**** STORED DATA ****
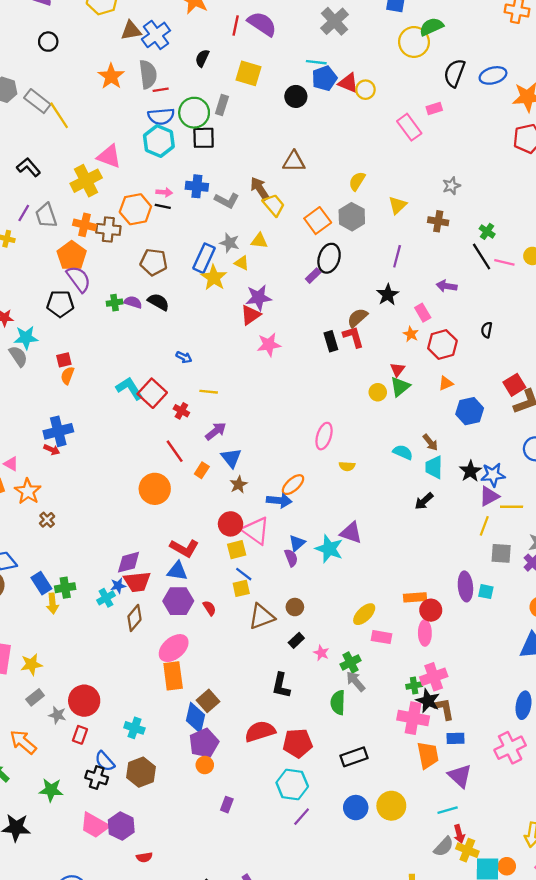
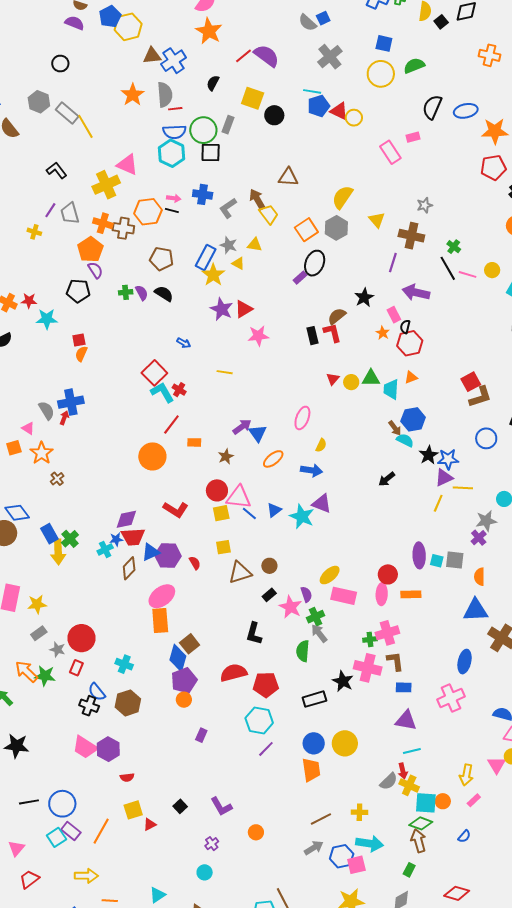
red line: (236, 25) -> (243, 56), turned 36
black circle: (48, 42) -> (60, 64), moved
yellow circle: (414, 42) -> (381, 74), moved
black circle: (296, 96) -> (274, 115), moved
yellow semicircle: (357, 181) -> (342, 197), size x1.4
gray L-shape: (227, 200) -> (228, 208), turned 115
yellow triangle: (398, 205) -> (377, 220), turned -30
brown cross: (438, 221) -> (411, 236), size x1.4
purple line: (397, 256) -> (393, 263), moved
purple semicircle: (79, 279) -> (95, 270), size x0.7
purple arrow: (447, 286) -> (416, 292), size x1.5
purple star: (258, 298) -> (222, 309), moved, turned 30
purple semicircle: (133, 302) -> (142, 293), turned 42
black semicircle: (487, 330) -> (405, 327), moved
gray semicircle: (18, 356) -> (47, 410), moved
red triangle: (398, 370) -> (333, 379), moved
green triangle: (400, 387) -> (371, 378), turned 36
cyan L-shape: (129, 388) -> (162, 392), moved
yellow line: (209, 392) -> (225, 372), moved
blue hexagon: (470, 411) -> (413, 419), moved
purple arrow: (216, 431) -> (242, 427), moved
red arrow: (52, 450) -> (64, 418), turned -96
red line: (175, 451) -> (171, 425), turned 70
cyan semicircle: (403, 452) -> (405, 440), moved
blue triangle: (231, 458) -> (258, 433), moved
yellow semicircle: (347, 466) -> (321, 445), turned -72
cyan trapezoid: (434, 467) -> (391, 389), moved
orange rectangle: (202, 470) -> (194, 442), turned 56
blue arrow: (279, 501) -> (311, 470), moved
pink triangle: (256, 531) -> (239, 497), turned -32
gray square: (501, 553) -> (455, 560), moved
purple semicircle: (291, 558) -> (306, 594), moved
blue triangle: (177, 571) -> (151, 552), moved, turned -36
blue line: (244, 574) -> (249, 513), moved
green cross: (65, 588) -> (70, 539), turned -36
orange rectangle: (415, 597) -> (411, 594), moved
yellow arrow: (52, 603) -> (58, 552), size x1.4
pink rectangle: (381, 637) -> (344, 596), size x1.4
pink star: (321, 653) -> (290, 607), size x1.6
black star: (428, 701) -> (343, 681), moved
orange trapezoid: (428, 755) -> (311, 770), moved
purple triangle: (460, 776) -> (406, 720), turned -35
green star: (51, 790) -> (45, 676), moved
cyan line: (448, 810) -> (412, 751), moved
****
**** STORED DATA ****
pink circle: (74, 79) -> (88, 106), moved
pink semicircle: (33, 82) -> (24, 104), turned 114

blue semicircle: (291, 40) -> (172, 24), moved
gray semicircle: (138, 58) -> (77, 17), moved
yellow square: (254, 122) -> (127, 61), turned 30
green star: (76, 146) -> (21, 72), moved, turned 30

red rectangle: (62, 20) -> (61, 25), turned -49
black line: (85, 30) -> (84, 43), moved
****
» **EXERCISE DESCRIPTION**
Give back precisely the lines above that start at the line containing "red line: (175, 451) -> (171, 425), turned 70" and end at the line containing "cyan line: (448, 810) -> (412, 751), moved", inclusive. No other lines belong in the output.

» **TASK SOLUTION**
red line: (175, 451) -> (171, 425), turned 70
cyan semicircle: (403, 452) -> (405, 440), moved
blue triangle: (231, 458) -> (258, 433), moved
yellow semicircle: (347, 466) -> (321, 445), turned -72
cyan trapezoid: (434, 467) -> (391, 389), moved
orange rectangle: (202, 470) -> (194, 442), turned 56
blue arrow: (279, 501) -> (311, 470), moved
pink triangle: (256, 531) -> (239, 497), turned -32
gray square: (501, 553) -> (455, 560), moved
purple semicircle: (291, 558) -> (306, 594), moved
blue triangle: (177, 571) -> (151, 552), moved, turned -36
blue line: (244, 574) -> (249, 513), moved
green cross: (65, 588) -> (70, 539), turned -36
orange rectangle: (415, 597) -> (411, 594), moved
yellow arrow: (52, 603) -> (58, 552), size x1.4
pink rectangle: (381, 637) -> (344, 596), size x1.4
pink star: (321, 653) -> (290, 607), size x1.6
black star: (428, 701) -> (343, 681), moved
orange trapezoid: (428, 755) -> (311, 770), moved
purple triangle: (460, 776) -> (406, 720), turned -35
green star: (51, 790) -> (45, 676), moved
cyan line: (448, 810) -> (412, 751), moved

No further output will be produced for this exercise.